[Layout change descriptions]
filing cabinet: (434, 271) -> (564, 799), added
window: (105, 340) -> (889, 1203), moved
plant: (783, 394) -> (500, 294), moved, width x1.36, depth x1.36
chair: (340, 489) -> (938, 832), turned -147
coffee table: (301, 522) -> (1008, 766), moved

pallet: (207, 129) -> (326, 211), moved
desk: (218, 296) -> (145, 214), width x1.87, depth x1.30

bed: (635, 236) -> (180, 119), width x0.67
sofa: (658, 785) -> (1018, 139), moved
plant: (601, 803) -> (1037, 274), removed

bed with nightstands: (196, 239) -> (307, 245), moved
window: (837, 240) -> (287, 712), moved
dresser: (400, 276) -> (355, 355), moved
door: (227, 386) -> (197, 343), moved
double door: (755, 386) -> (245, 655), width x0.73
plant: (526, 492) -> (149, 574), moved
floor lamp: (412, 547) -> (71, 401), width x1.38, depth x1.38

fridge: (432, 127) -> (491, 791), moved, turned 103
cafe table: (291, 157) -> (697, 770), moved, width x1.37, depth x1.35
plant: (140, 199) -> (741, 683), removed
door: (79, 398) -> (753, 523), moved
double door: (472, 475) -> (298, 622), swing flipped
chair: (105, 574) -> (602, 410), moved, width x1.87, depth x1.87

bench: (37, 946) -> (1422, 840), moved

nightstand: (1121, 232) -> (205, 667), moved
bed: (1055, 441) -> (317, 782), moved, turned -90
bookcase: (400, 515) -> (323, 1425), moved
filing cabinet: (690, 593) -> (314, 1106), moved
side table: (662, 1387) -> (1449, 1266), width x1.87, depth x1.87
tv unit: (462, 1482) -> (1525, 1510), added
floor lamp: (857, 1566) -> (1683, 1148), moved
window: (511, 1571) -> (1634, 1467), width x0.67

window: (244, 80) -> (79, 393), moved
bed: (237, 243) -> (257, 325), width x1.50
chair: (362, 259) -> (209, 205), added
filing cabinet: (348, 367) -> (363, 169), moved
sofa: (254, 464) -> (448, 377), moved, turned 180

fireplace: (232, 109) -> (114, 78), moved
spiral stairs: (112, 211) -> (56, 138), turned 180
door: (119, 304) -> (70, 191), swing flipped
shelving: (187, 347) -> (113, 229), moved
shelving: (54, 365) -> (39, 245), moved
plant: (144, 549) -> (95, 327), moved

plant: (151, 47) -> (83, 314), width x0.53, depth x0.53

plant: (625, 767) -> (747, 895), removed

WHAT TO PRODUCE: Please print the records above exactly from their first line. End with the line containing "plant: (601, 803) -> (1037, 274), removed", and include it.

EXERCISE SOLUTION:
filing cabinet: (434, 271) -> (564, 799), added
window: (105, 340) -> (889, 1203), moved
plant: (783, 394) -> (500, 294), moved, width x1.36, depth x1.36
chair: (340, 489) -> (938, 832), turned -147
coffee table: (301, 522) -> (1008, 766), moved

pallet: (207, 129) -> (326, 211), moved
desk: (218, 296) -> (145, 214), width x1.87, depth x1.30

bed: (635, 236) -> (180, 119), width x0.67
sofa: (658, 785) -> (1018, 139), moved
plant: (601, 803) -> (1037, 274), removed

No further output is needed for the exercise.